SOURCE INFORMATION –
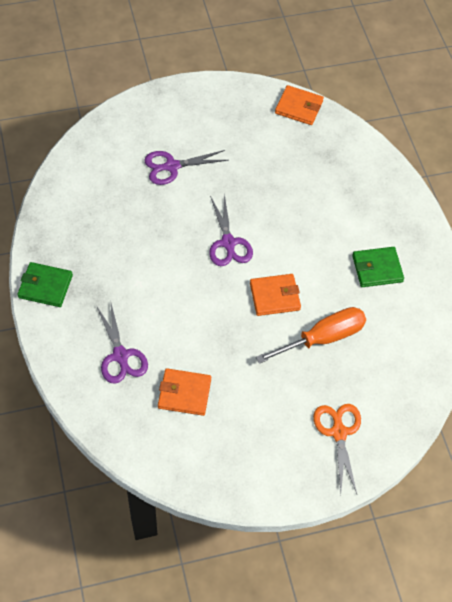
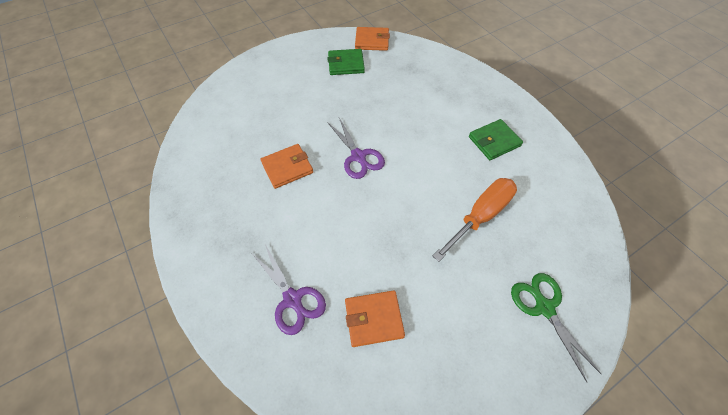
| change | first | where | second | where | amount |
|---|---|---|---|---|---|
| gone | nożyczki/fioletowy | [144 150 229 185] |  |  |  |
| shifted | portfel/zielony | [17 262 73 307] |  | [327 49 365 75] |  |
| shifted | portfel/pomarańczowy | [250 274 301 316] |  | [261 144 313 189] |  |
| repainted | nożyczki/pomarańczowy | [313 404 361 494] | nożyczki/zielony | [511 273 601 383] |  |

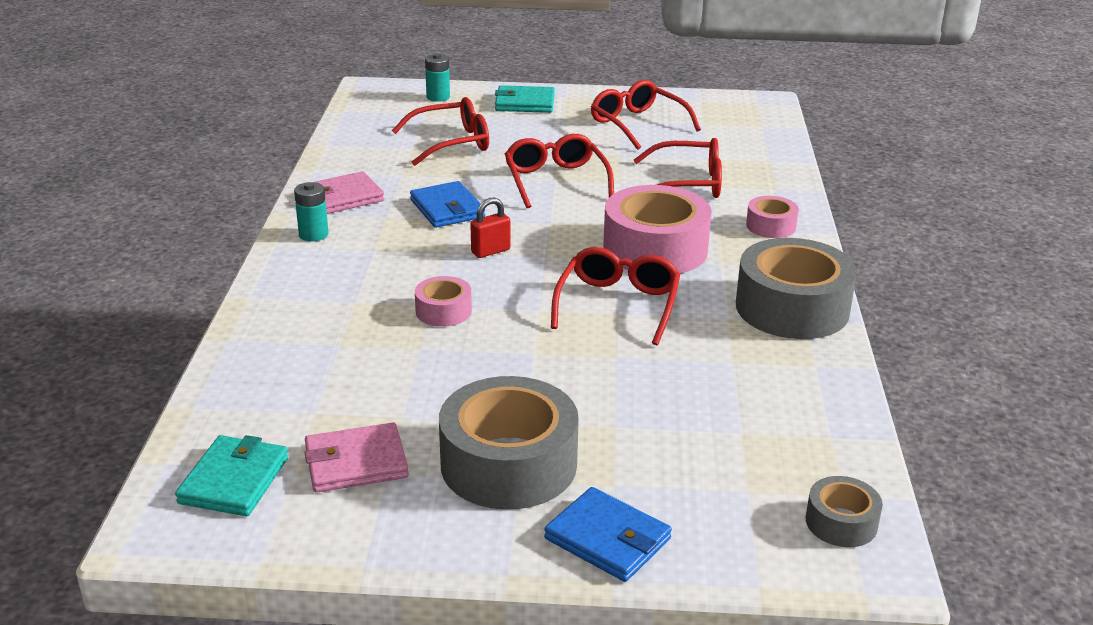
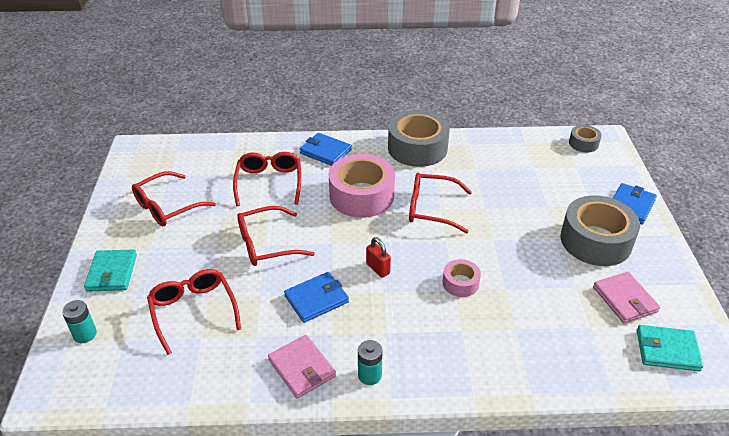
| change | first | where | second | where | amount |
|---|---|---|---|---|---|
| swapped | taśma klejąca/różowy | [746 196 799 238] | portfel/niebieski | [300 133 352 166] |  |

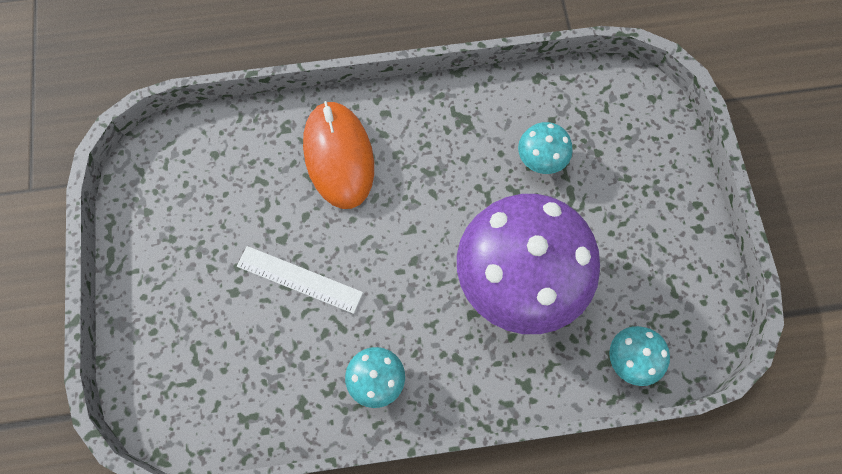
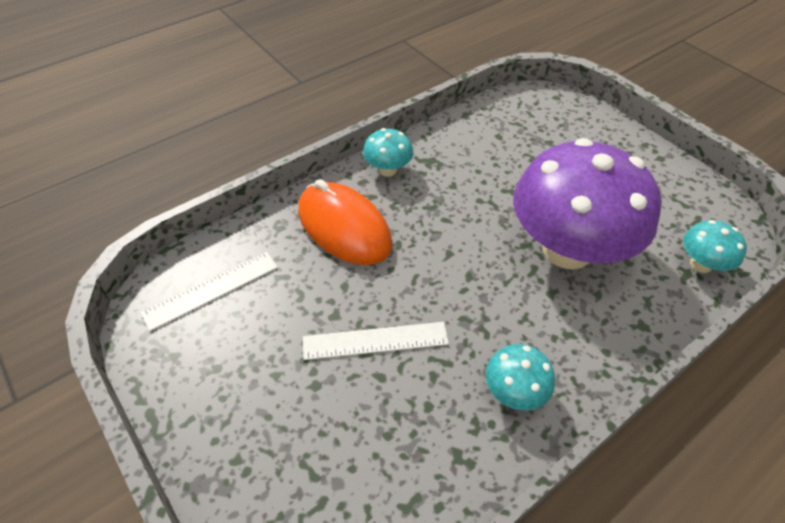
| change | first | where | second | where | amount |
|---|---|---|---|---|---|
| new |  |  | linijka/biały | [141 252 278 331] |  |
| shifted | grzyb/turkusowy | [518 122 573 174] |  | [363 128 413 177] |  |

ABOUT THIS TASK – Only the number is needed here: how many lines of the listing include "nożyczki"?

EXERCISE ANSWER – 2